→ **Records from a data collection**
======
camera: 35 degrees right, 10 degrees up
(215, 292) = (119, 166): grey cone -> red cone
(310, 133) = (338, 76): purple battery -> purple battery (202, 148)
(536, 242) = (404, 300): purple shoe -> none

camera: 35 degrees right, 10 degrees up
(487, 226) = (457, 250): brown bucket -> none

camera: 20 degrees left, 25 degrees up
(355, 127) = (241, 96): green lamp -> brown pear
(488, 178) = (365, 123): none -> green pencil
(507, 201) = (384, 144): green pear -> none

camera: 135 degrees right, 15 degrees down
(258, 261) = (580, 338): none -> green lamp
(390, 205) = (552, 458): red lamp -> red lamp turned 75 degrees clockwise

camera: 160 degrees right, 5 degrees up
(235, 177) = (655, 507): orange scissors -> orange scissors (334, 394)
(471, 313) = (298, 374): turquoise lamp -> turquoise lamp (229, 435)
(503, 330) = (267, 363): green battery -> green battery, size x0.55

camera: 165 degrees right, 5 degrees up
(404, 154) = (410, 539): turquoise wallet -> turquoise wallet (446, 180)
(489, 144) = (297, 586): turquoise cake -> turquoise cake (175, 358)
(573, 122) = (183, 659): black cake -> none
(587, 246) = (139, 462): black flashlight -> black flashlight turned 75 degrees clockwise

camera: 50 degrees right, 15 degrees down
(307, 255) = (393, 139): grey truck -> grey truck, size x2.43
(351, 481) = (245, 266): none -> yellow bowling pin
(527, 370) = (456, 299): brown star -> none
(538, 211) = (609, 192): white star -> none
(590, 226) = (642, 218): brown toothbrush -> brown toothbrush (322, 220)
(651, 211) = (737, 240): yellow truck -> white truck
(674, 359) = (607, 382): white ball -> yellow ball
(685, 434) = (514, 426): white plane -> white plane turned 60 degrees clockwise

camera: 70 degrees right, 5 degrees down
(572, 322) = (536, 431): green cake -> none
======
→ **What to do**
Look through the records and copy down every line that holds "degrees".

→ **Your solution**
camera: 35 degrees right, 10 degrees up
camera: 35 degrees right, 10 degrees up
camera: 20 degrees left, 25 degrees up
camera: 135 degrees right, 15 degrees down
(390, 205) = (552, 458): red lamp -> red lamp turned 75 degrees clockwise
camera: 160 degrees right, 5 degrees up
camera: 165 degrees right, 5 degrees up
(587, 246) = (139, 462): black flashlight -> black flashlight turned 75 degrees clockwise
camera: 50 degrees right, 15 degrees down
(685, 434) = (514, 426): white plane -> white plane turned 60 degrees clockwise
camera: 70 degrees right, 5 degrees down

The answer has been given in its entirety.